(WHAT IS BEING ASKED):
Output exactly the lines below, starting with the line that has "IC3: MCP73832 -> TP4054" and going on through the line that has "R4: 150 (N_8, N_13) -> 390 (N_8, N_13)", both included, and no other lines.
Content starts
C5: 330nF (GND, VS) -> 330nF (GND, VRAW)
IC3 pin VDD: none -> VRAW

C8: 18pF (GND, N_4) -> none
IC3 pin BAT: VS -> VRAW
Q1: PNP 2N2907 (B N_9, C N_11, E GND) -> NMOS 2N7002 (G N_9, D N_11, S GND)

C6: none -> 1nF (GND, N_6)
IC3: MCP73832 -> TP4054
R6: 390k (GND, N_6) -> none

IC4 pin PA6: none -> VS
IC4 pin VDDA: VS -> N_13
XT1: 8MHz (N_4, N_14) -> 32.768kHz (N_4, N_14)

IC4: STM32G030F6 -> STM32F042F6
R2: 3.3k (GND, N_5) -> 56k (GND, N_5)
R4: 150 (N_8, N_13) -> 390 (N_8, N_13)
Content ends
Content starts
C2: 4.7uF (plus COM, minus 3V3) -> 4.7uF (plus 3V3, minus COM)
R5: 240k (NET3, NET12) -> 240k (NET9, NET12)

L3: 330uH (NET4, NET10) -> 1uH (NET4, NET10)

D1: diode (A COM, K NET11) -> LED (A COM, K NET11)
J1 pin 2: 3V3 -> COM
Content ends
Content starts
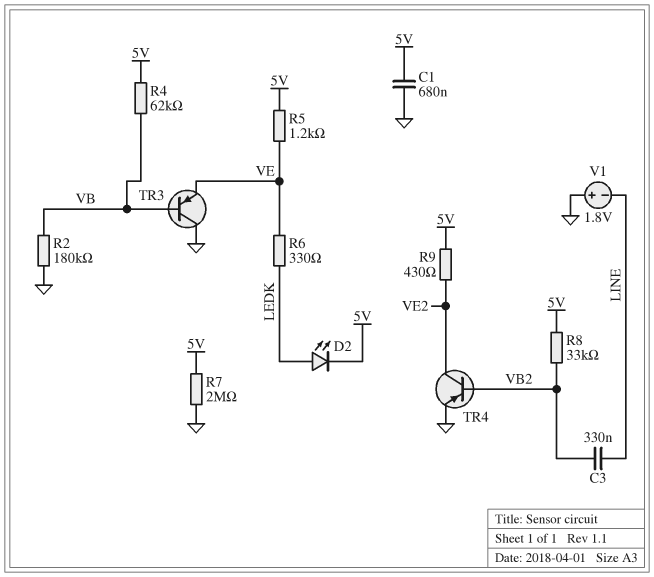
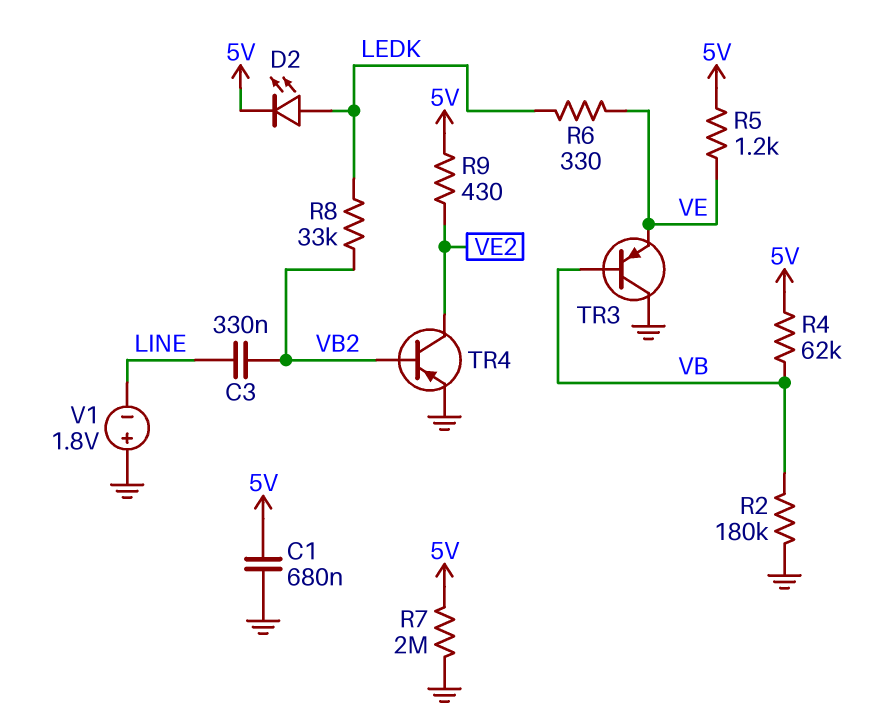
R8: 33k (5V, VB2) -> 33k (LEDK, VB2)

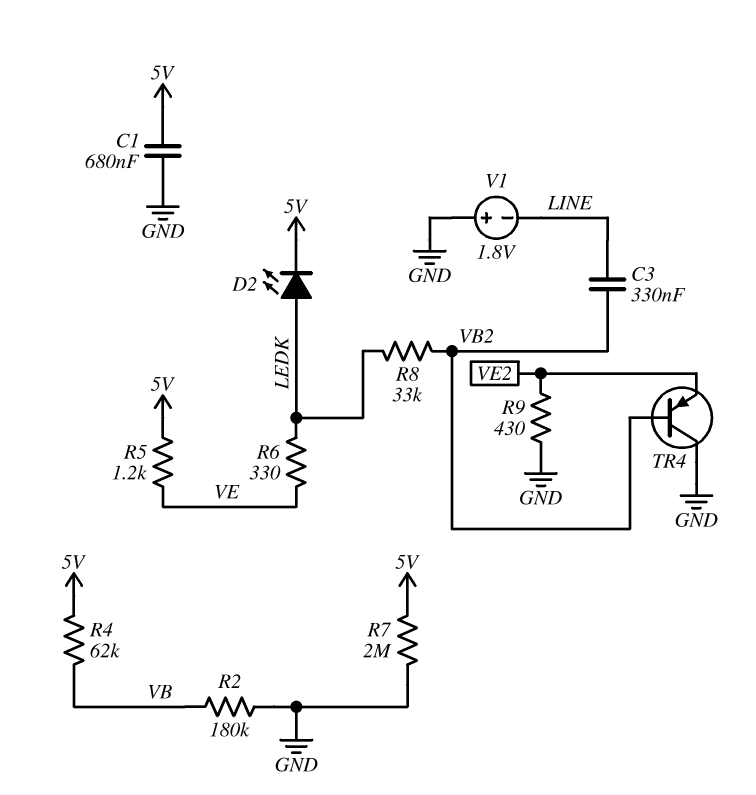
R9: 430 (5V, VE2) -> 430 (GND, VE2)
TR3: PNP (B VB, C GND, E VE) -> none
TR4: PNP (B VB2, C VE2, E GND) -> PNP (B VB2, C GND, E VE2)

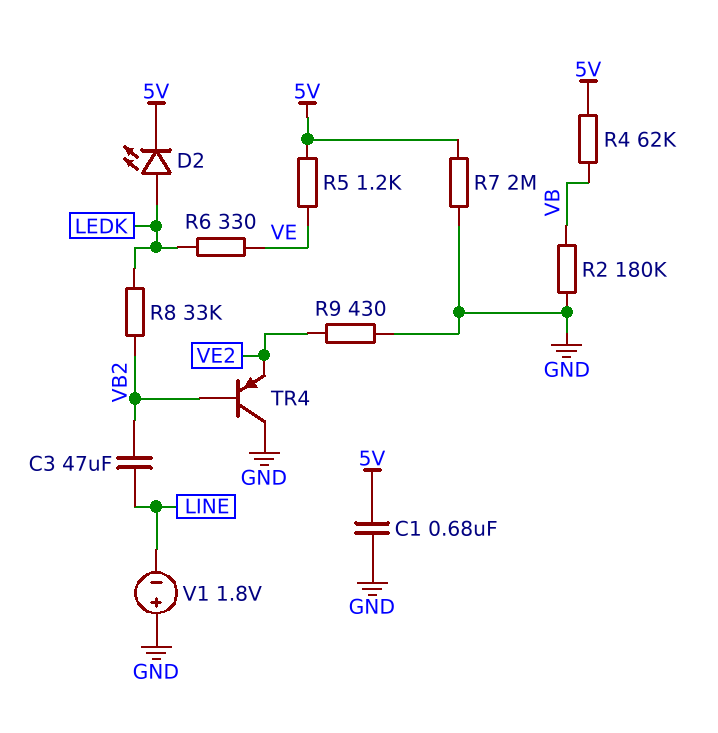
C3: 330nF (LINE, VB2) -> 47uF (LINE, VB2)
Content ends
(ANSWER TO THE EXERCISE):
IC3: MCP73832 -> TP4054
R6: 390k (GND, N_6) -> none

IC4 pin PA6: none -> VS
IC4 pin VDDA: VS -> N_13
XT1: 8MHz (N_4, N_14) -> 32.768kHz (N_4, N_14)

IC4: STM32G030F6 -> STM32F042F6
R2: 3.3k (GND, N_5) -> 56k (GND, N_5)
R4: 150 (N_8, N_13) -> 390 (N_8, N_13)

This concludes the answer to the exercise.